● **What you will do**
Could you copy every line of the data that contains "none"?
========
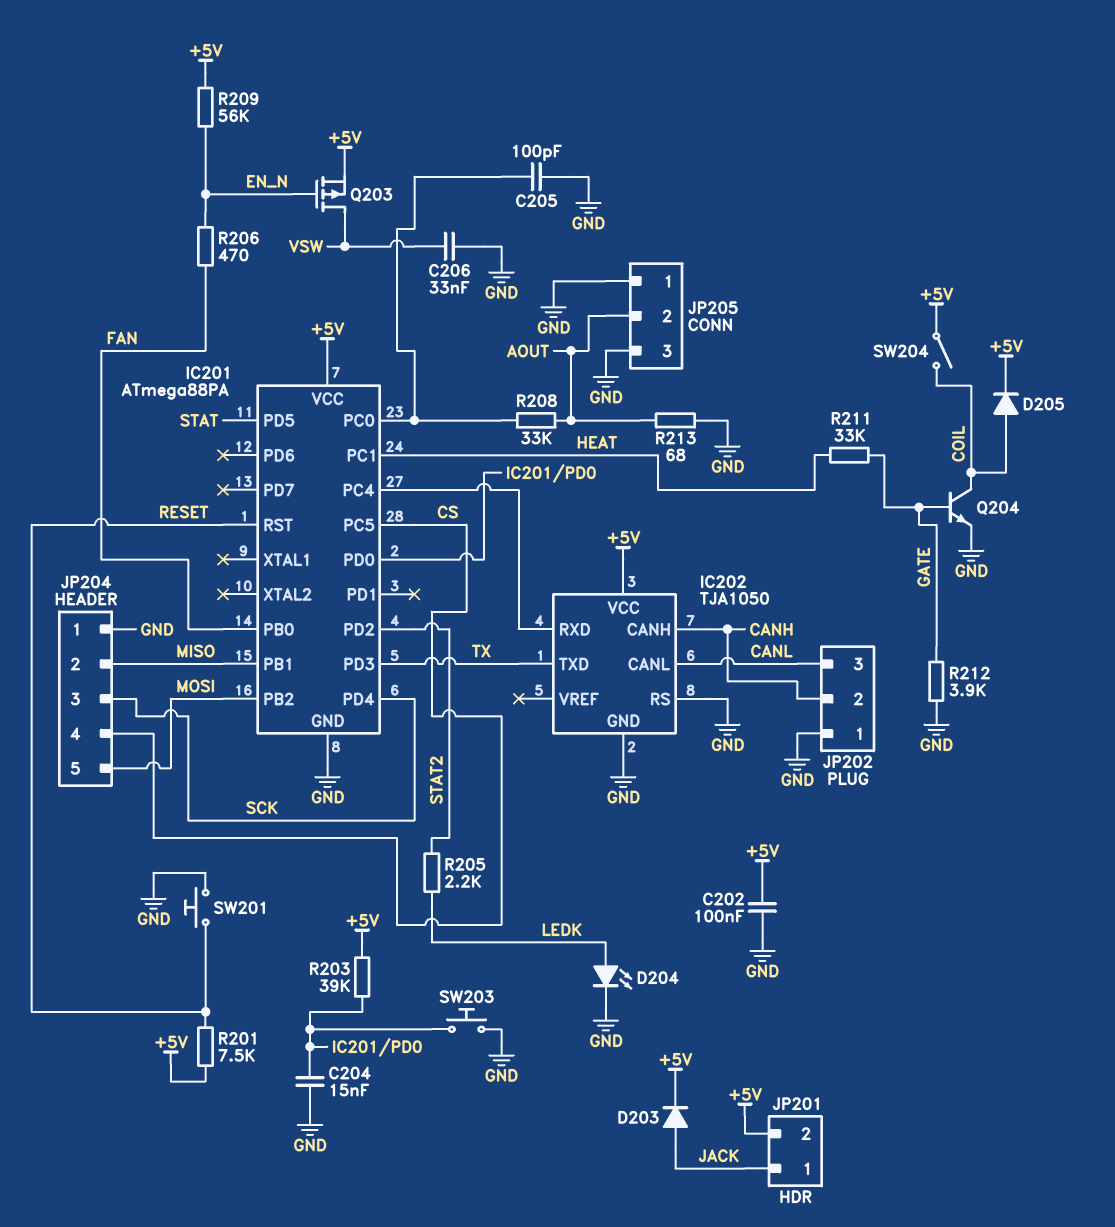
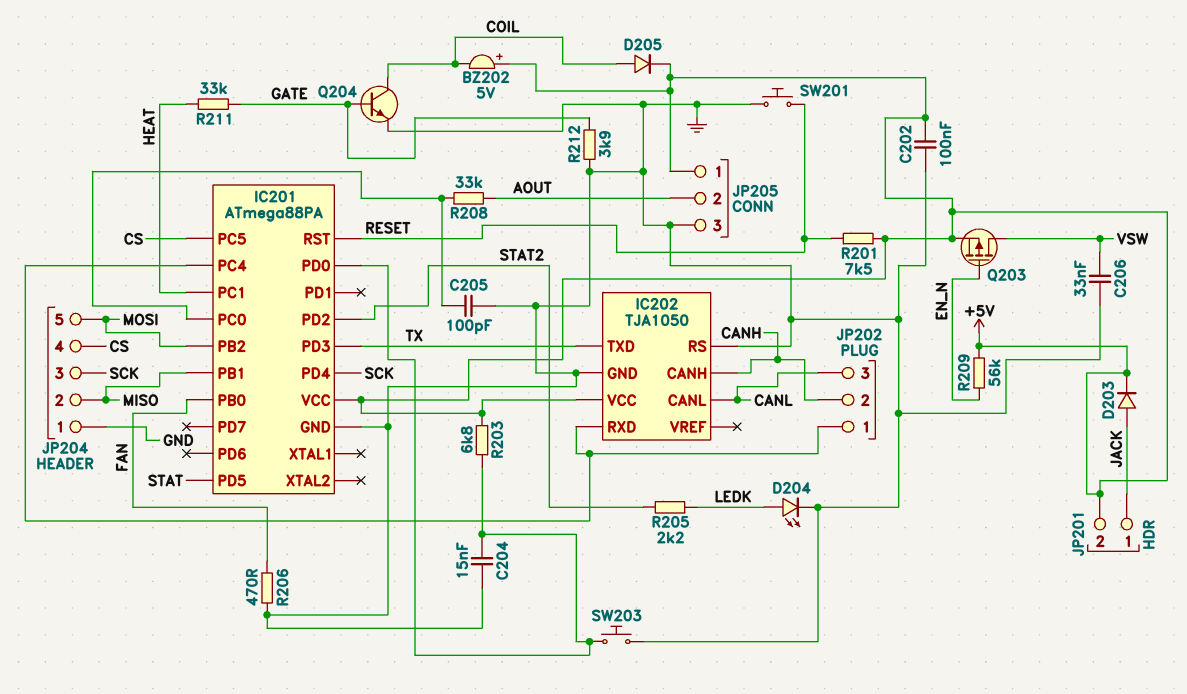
BZ202: none -> buzzer 5V (plus +5V, minus COIL)
JP202 pin 1: GND -> IC201/PC4
JP205 pin 1: GND -> +5V
R203: 39k (+5V, IC201/PD0) -> 6.8k (+5V, IC201/PD0)
R206: 470 (EN_N, FAN) -> 470 (FAN, GND)
R213: 68 (AOUT, GND) -> none
SW204: switch (+5V, COIL) -> none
========
● **Solution**
BZ202: none -> buzzer 5V (plus +5V, minus COIL)
R213: 68 (AOUT, GND) -> none
SW204: switch (+5V, COIL) -> none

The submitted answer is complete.